[[ Listed entries, beginning ]]

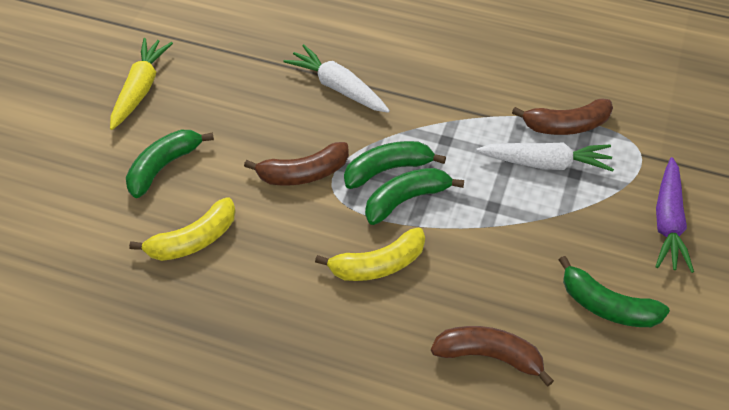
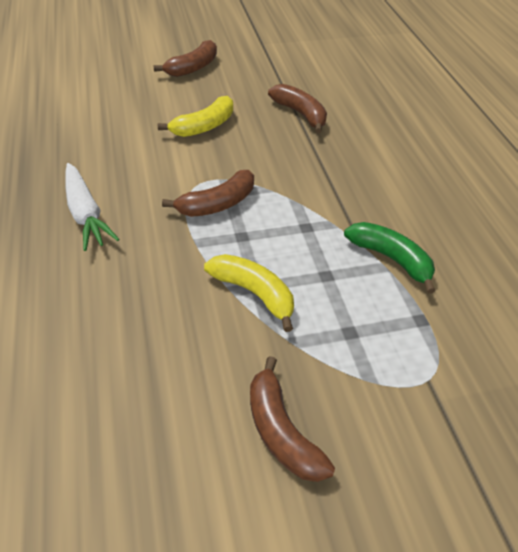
brown banana: 3 -> 4
green banana: 4 -> 1
purple carrot: 1 -> 0
white carrot: 2 -> 1
yellow carrot: 1 -> 0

[[ Listed entries, end ]]

=== Work request ===
Your copy should match the entries above exactly and contain no pictures.

=== Answer area ===
brown banana: 3 -> 4
green banana: 4 -> 1
purple carrot: 1 -> 0
white carrot: 2 -> 1
yellow carrot: 1 -> 0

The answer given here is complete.